## What is needed
Lines with the string "blue" must each be copied from the listing.

## Supplied records
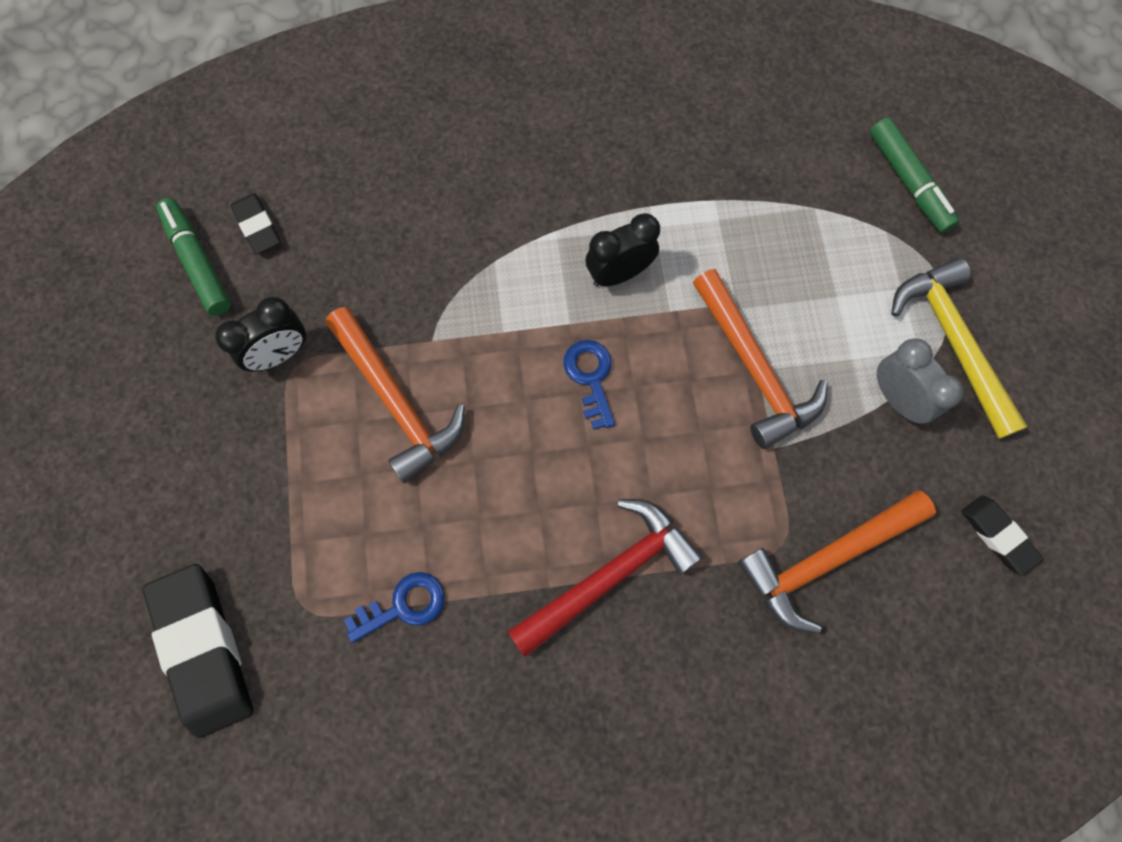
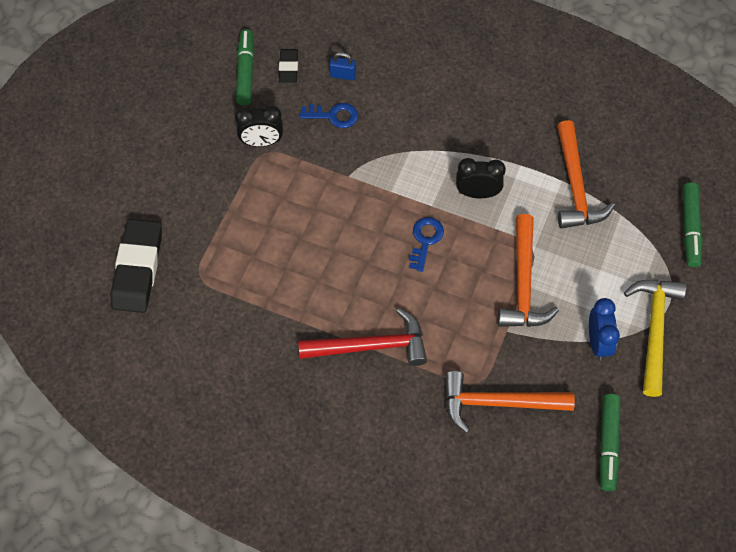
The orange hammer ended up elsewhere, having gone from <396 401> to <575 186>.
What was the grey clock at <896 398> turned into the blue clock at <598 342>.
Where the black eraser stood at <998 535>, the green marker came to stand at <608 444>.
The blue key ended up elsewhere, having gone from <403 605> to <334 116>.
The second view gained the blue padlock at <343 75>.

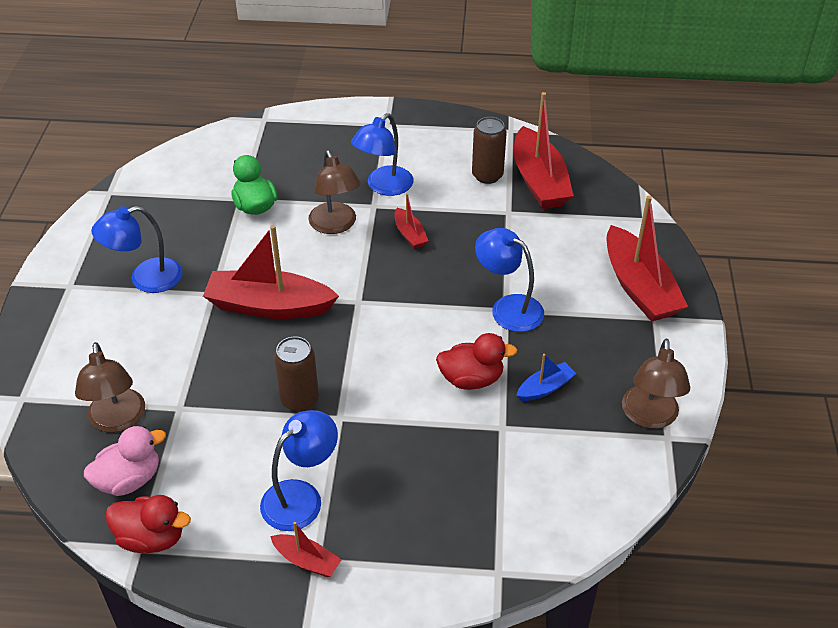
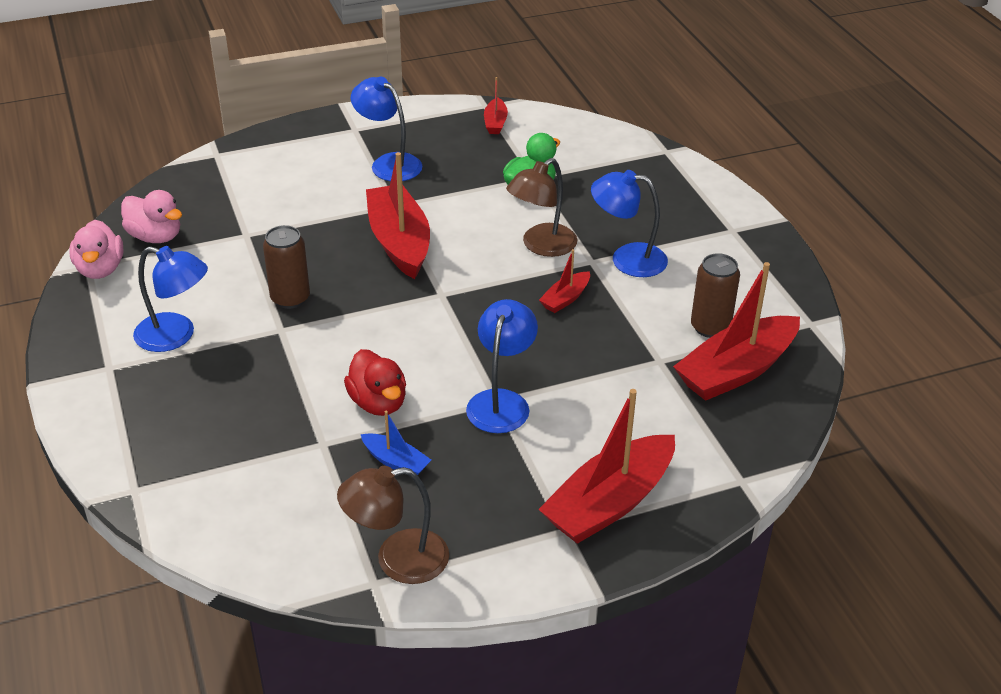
The second view lost the brown lamp at <118 420>.
What was the red duck at <151 538> turned into the pink duck at <100 269>.
The red boat ended up elsewhere, having gone from <307 560> to <495 123>.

## Result of the task
What was the grey clock at <896 398> turned into the blue clock at <598 342>.
The blue key ended up elsewhere, having gone from <403 605> to <334 116>.
The second view gained the blue padlock at <343 75>.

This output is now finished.